What is expected> How many lines in the data below contain the word "DGND"? State only the number.

Study material>
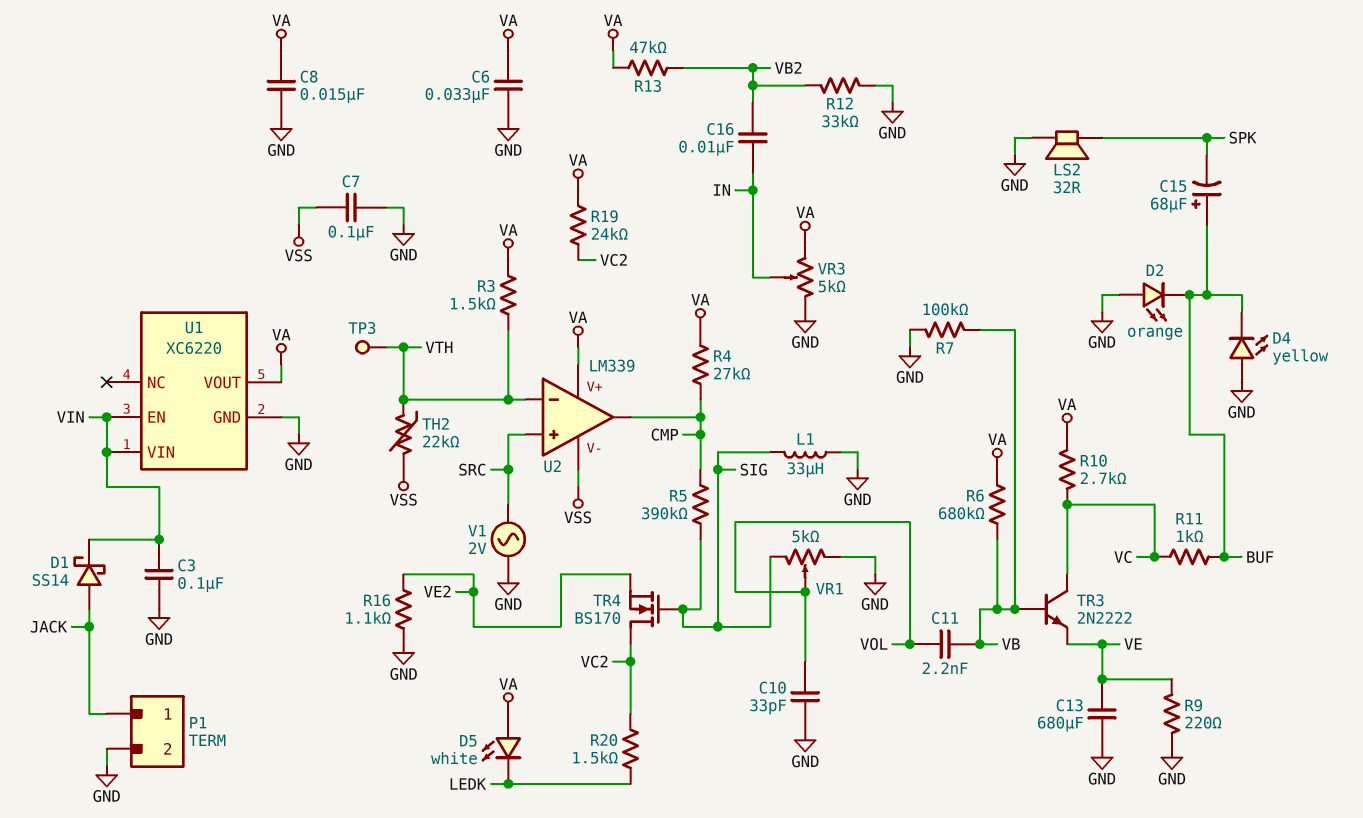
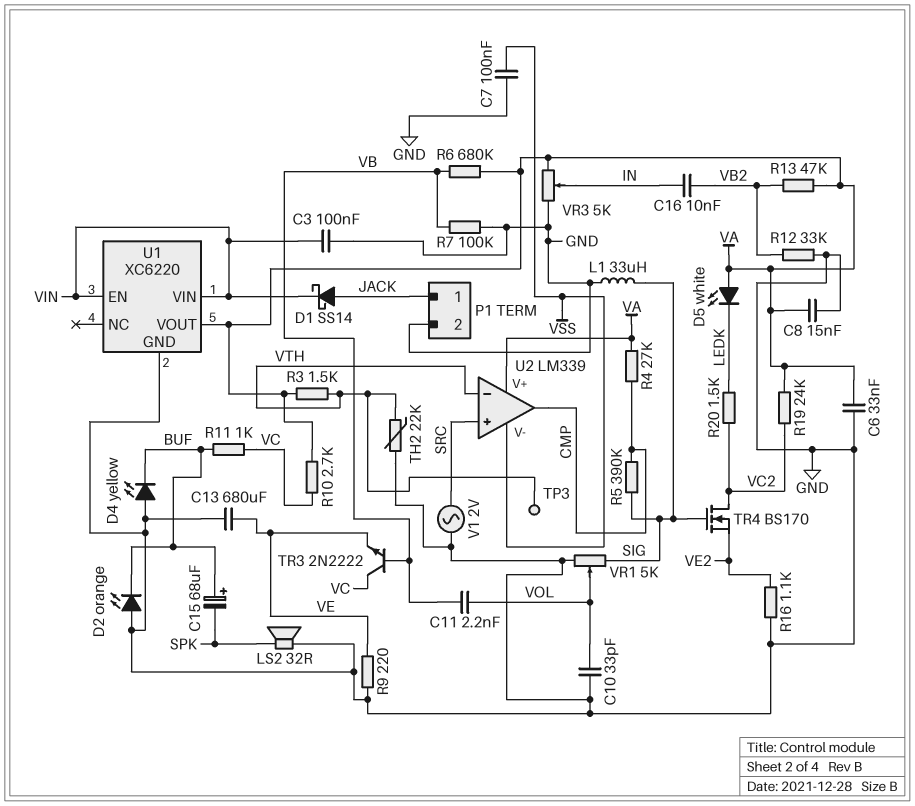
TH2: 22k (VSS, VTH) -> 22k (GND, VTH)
...
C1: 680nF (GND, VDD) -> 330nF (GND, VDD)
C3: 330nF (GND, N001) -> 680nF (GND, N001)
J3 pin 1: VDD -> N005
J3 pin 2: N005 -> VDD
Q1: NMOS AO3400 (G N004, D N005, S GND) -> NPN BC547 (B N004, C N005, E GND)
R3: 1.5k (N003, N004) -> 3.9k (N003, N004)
...
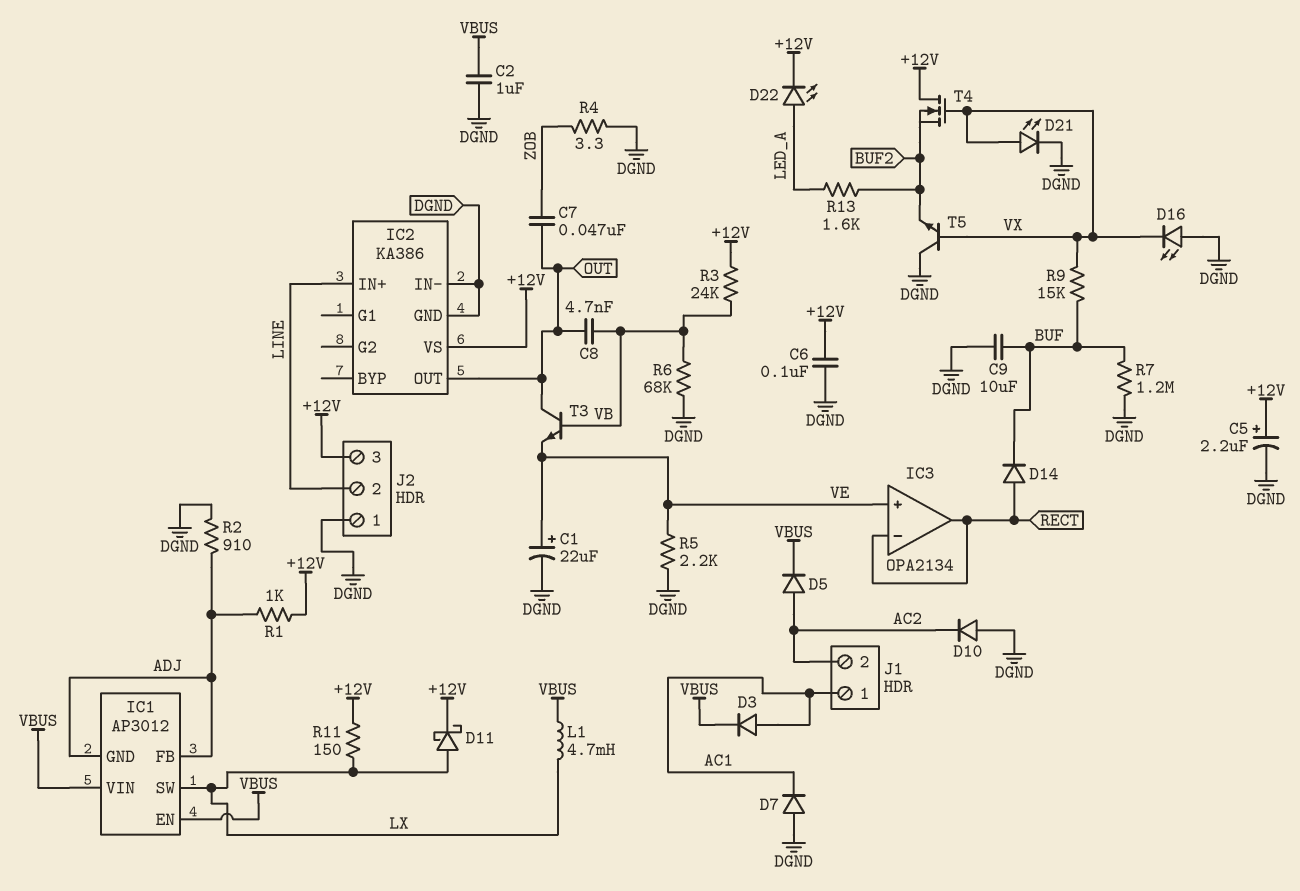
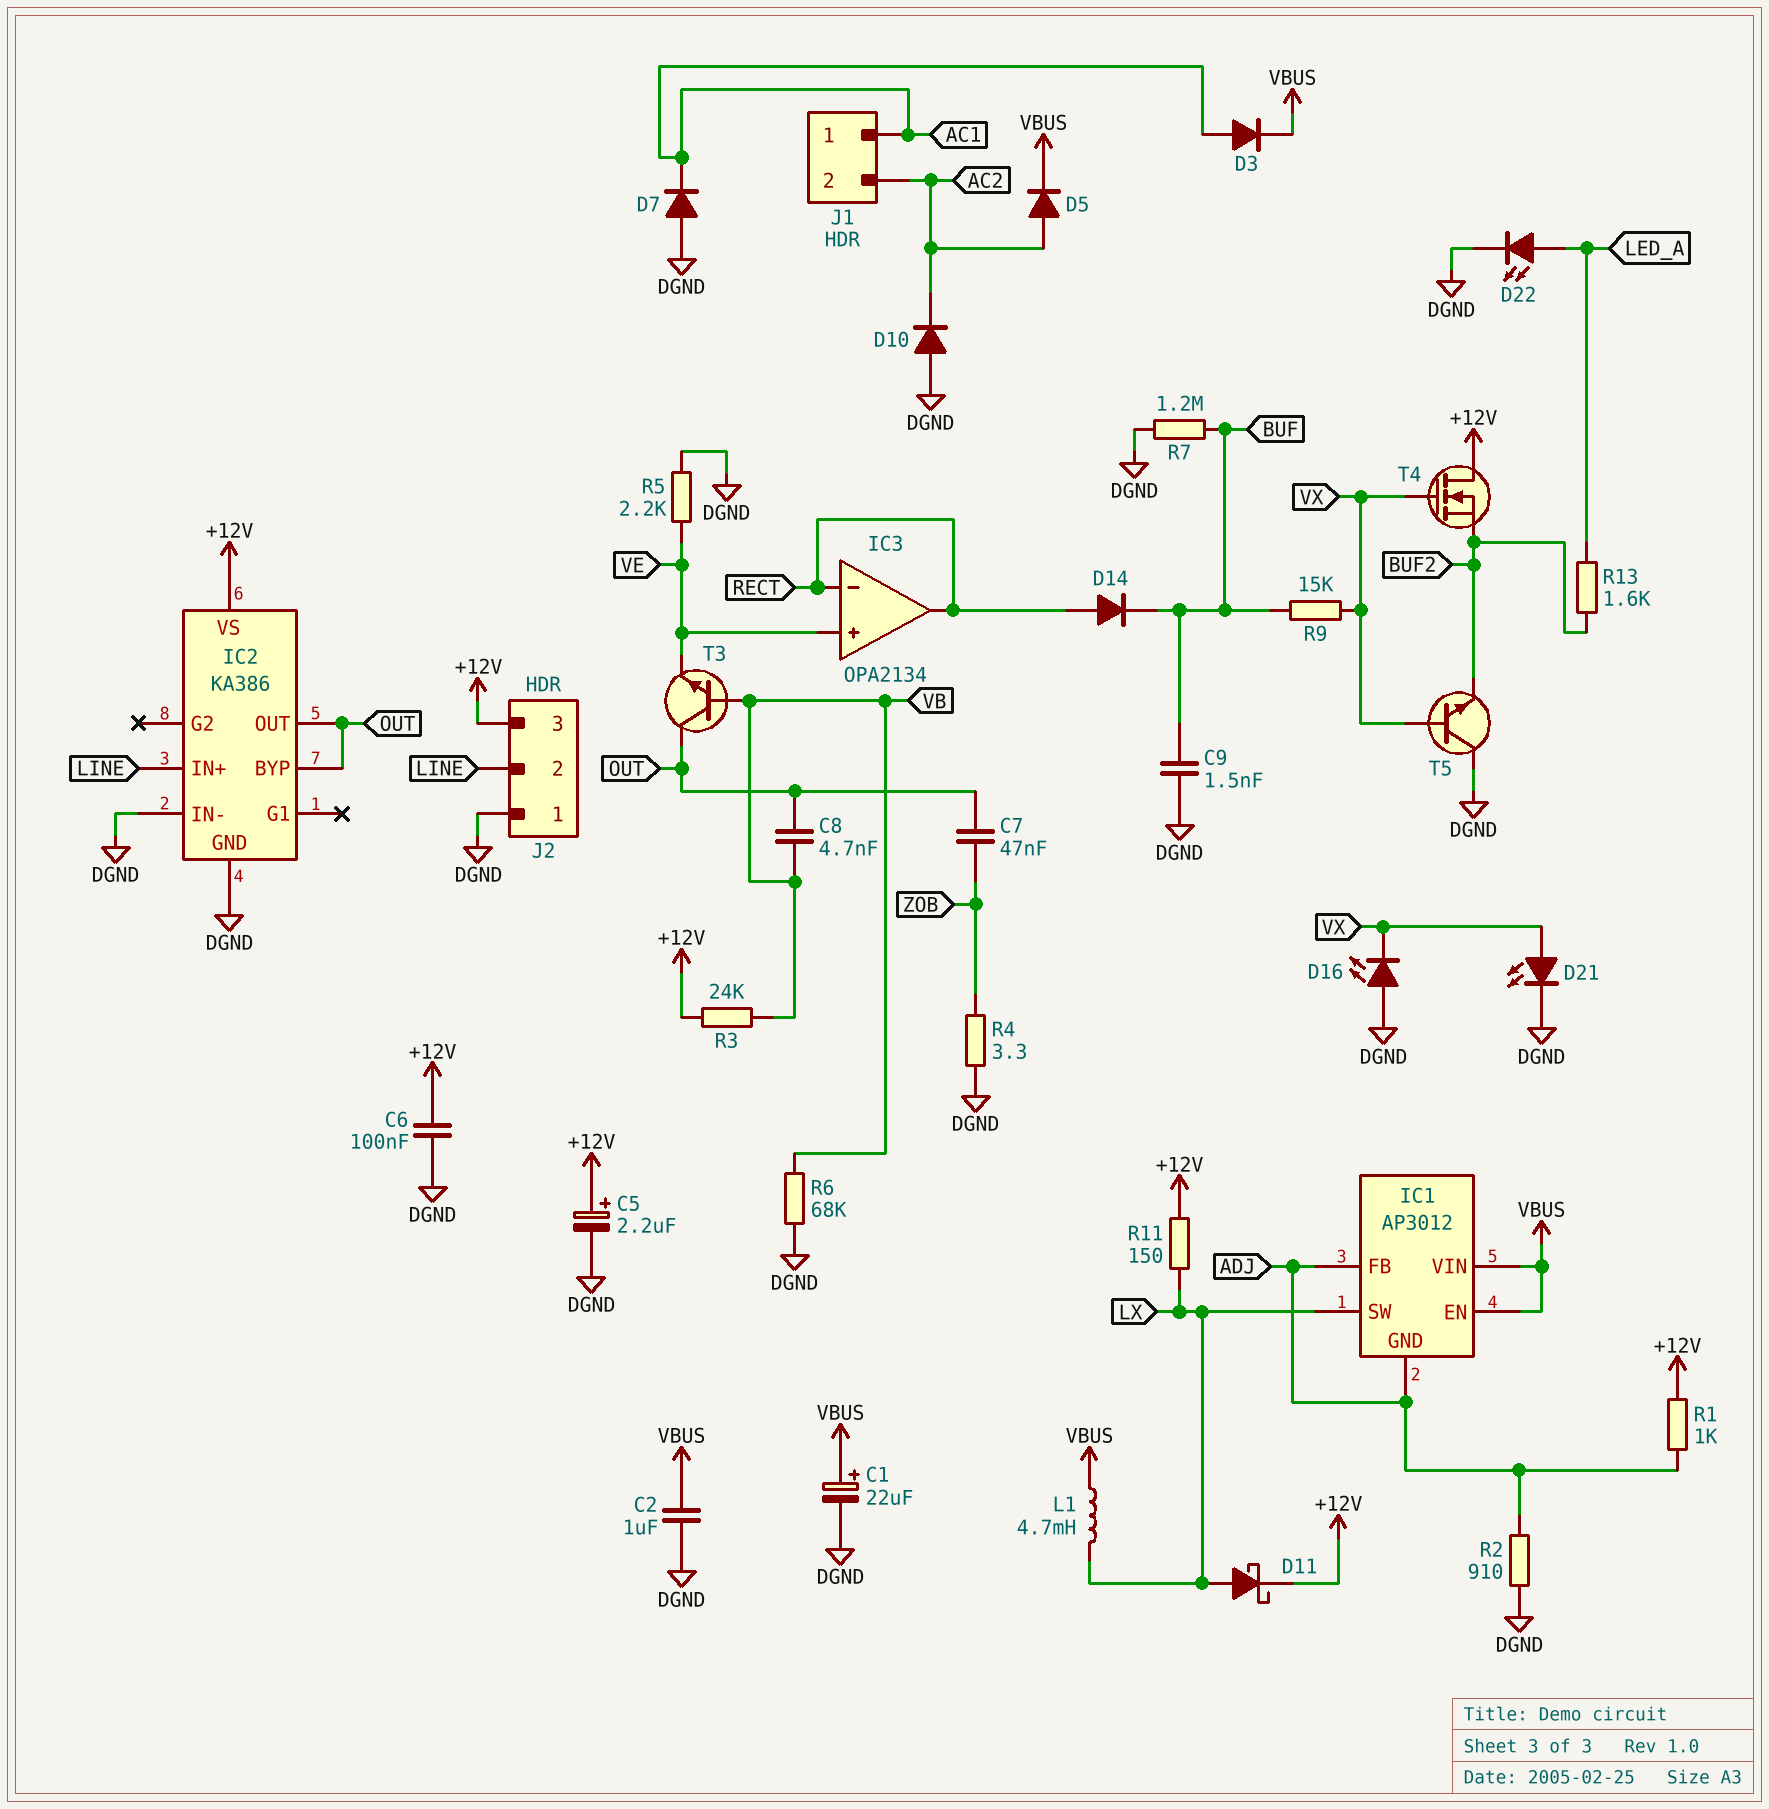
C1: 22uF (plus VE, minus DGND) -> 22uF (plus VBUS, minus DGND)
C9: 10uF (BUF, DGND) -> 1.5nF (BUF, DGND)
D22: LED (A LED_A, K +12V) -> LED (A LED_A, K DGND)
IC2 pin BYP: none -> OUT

Exercise output> 3